:: EXERCISE REQUIREMENTS ::
Copy out each line of the material that includes the word "down".

:: DATASET RECORDS ::
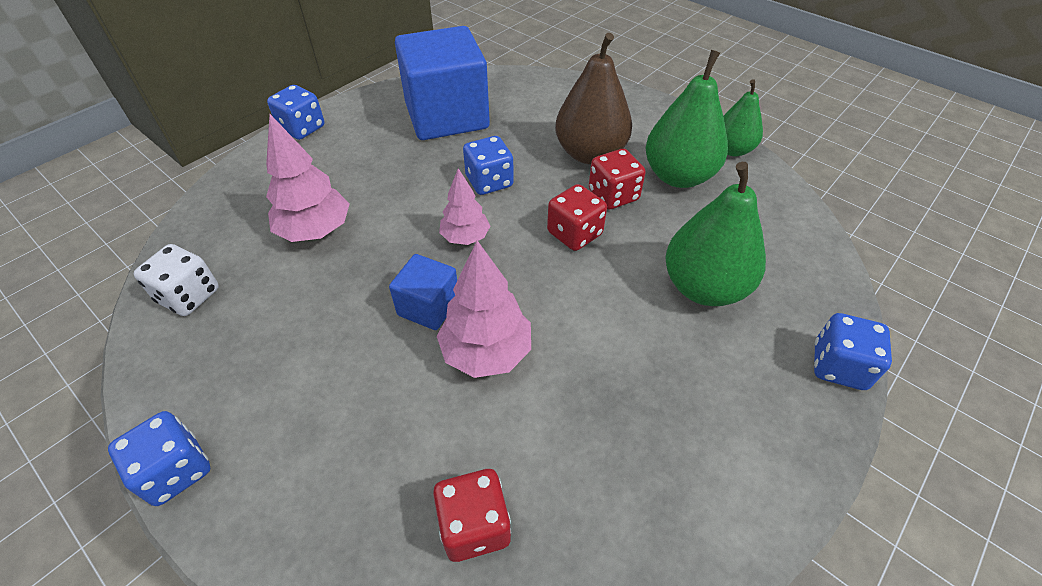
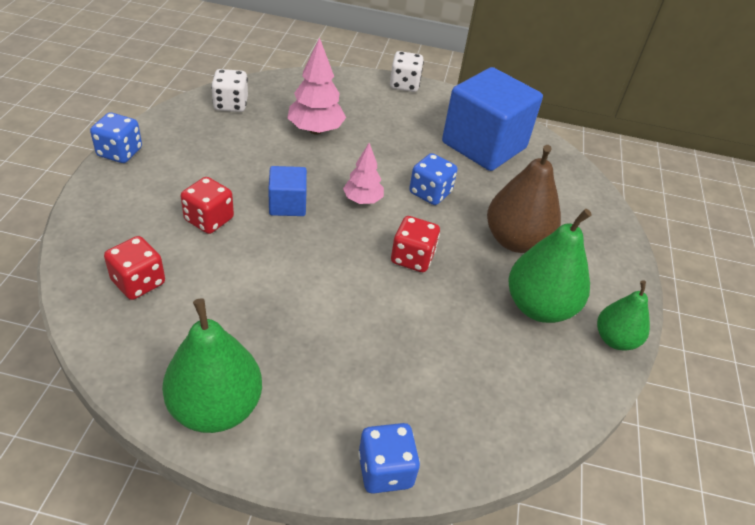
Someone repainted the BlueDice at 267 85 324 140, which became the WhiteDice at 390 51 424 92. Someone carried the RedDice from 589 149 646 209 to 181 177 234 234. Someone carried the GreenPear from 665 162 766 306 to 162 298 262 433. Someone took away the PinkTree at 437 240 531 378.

--

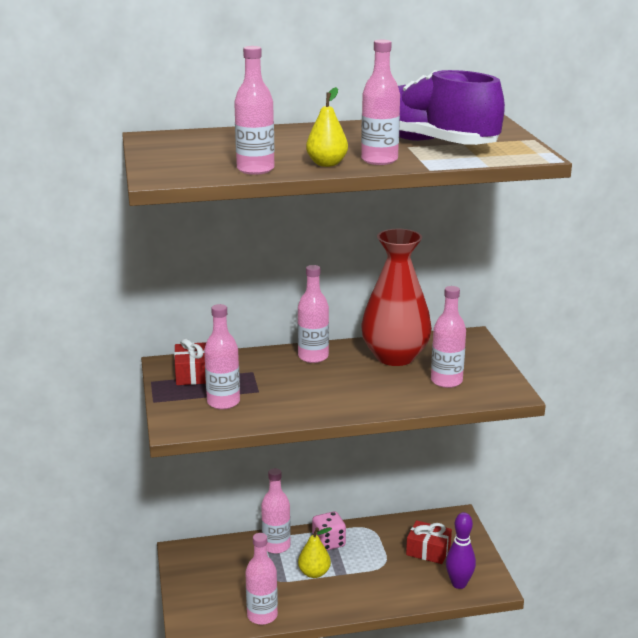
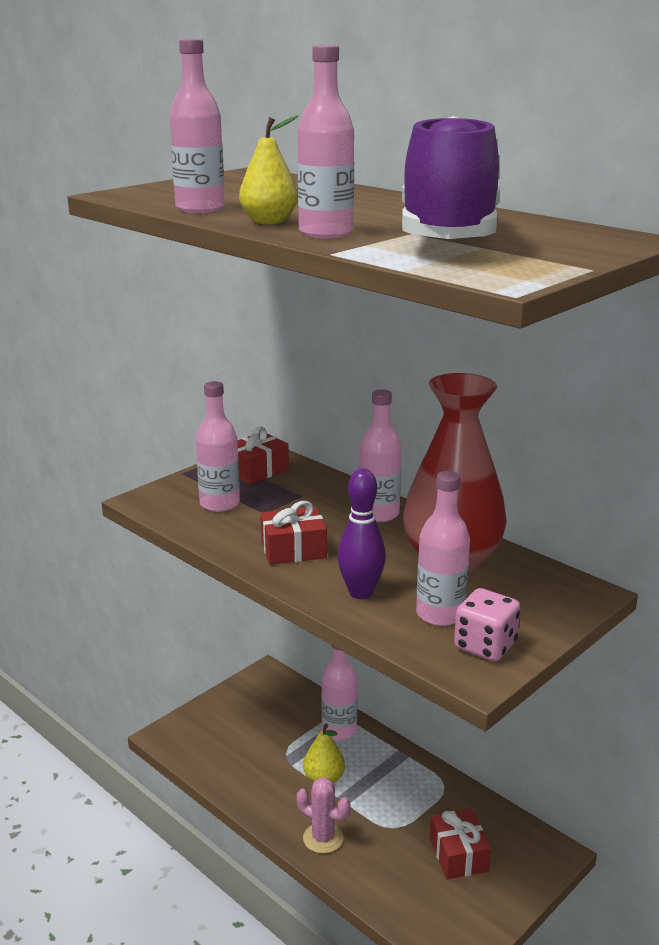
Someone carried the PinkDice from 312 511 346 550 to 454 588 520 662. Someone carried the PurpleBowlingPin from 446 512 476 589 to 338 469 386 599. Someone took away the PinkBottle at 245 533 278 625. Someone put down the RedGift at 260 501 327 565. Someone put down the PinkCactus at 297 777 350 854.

* * *

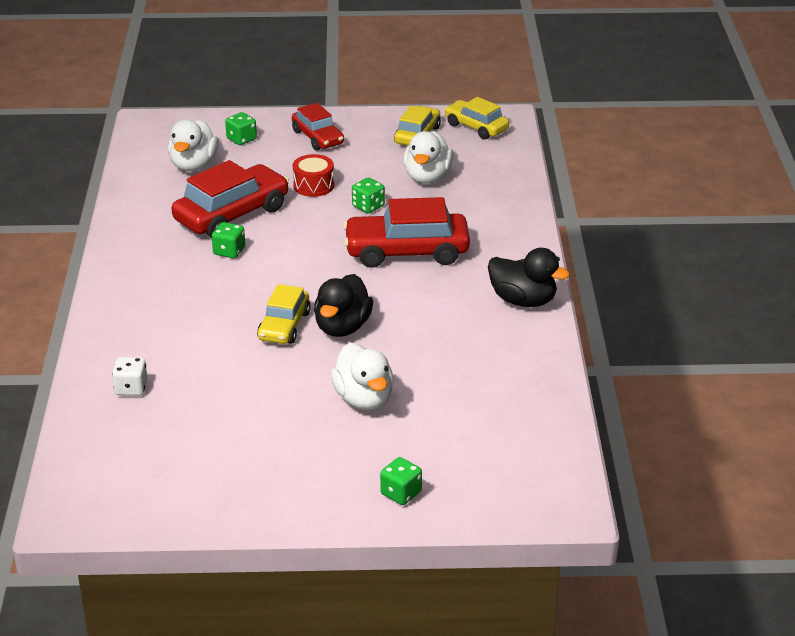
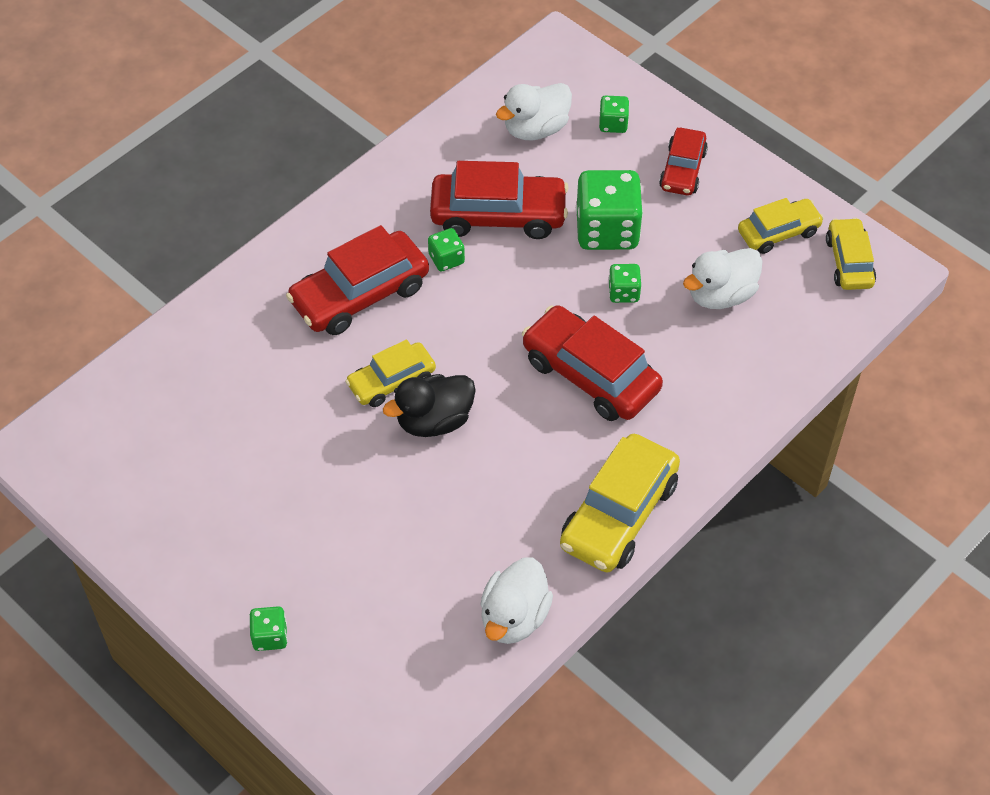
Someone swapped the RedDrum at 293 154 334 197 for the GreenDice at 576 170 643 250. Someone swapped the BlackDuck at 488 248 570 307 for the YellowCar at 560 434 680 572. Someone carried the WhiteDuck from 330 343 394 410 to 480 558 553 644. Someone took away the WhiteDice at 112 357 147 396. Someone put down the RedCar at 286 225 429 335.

:: SOLVED PROBLEM ::
Someone carried the PinkDice from 312 511 346 550 to 454 588 520 662. Someone carried the PurpleBowlingPin from 446 512 476 589 to 338 469 386 599. Someone took away the PinkBottle at 245 533 278 625. Someone put down the RedGift at 260 501 327 565. Someone put down the PinkCactus at 297 777 350 854.
Someone swapped the RedDrum at 293 154 334 197 for the GreenDice at 576 170 643 250. Someone swapped the BlackDuck at 488 248 570 307 for the YellowCar at 560 434 680 572. Someone carried the WhiteDuck from 330 343 394 410 to 480 558 553 644. Someone took away the WhiteDice at 112 357 147 396. Someone put down the RedCar at 286 225 429 335.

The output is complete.